_Directions_
An exact copy of all the data, minus the images, is required.

_Recorded information_
+ + + +

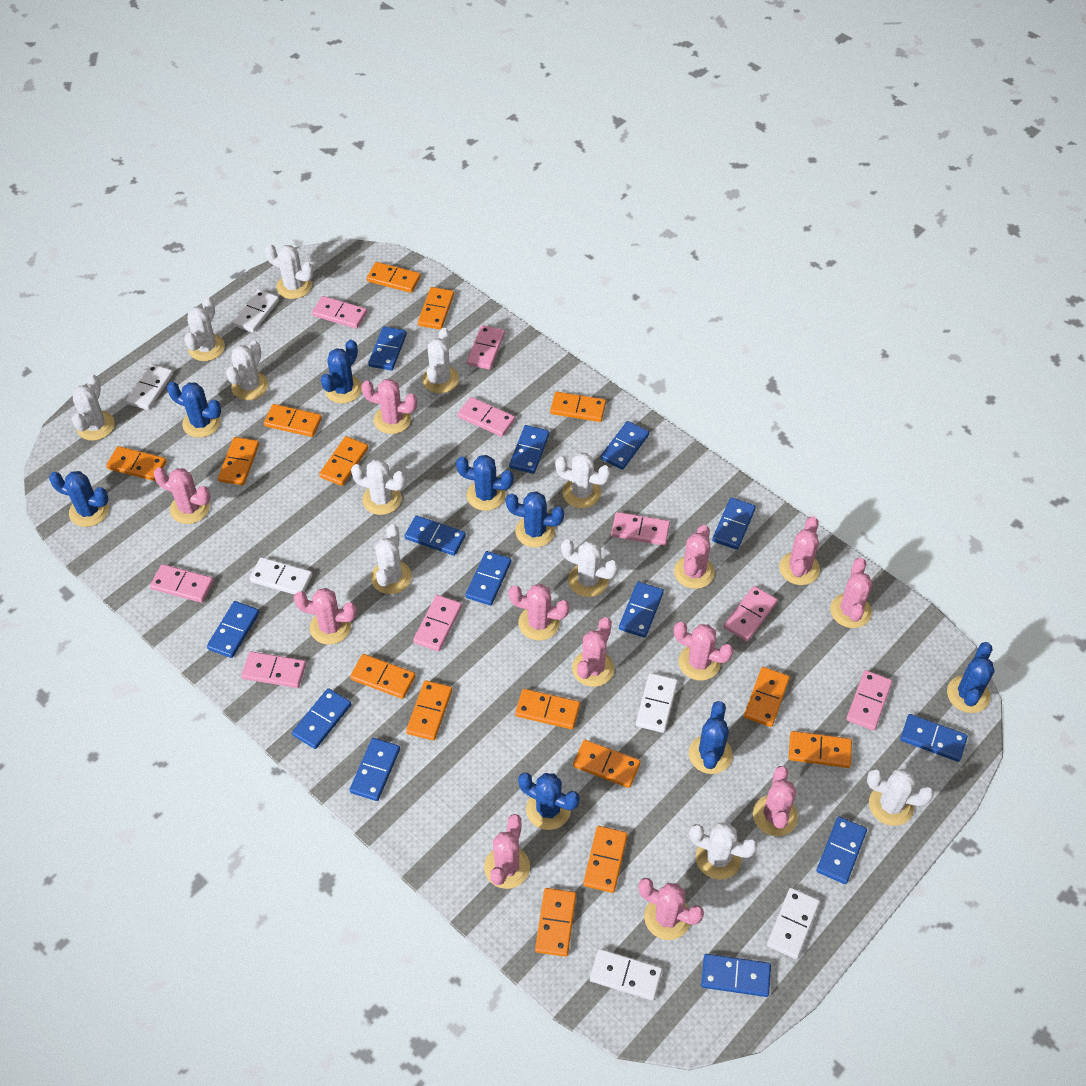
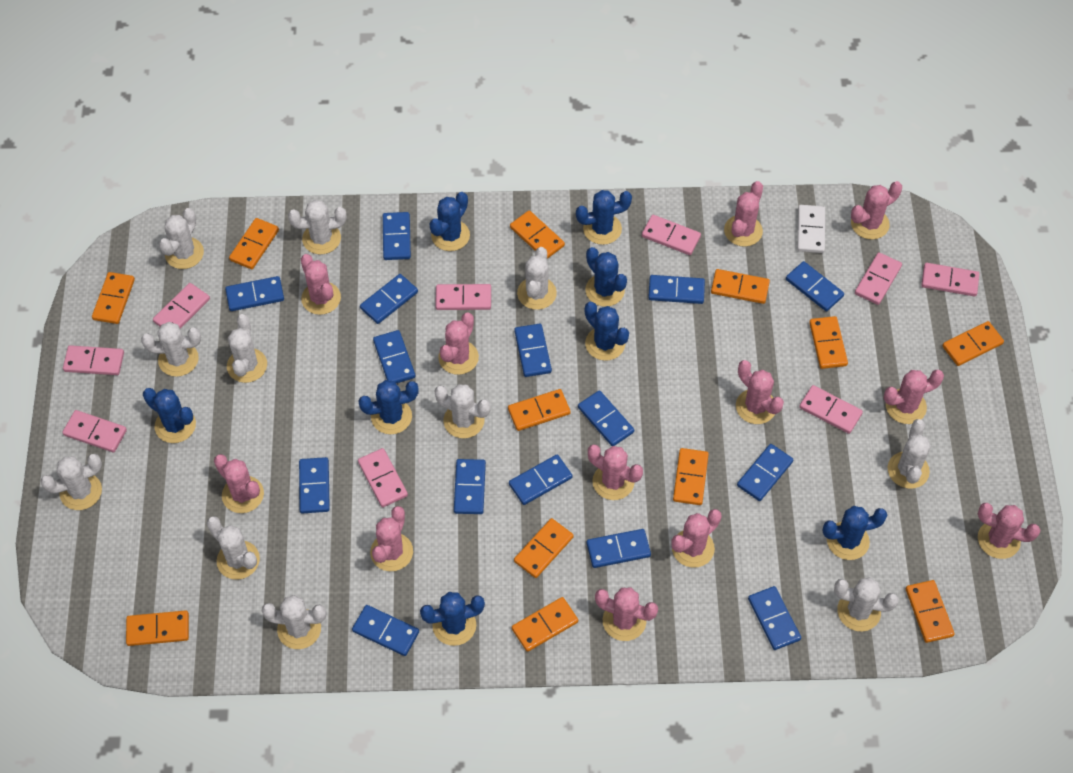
blue domino: 13 -> 15
orange domino: 15 -> 12
white domino: 6 -> 1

+ + + +

_Response box_
blue domino: 13 -> 15
orange domino: 15 -> 12
white domino: 6 -> 1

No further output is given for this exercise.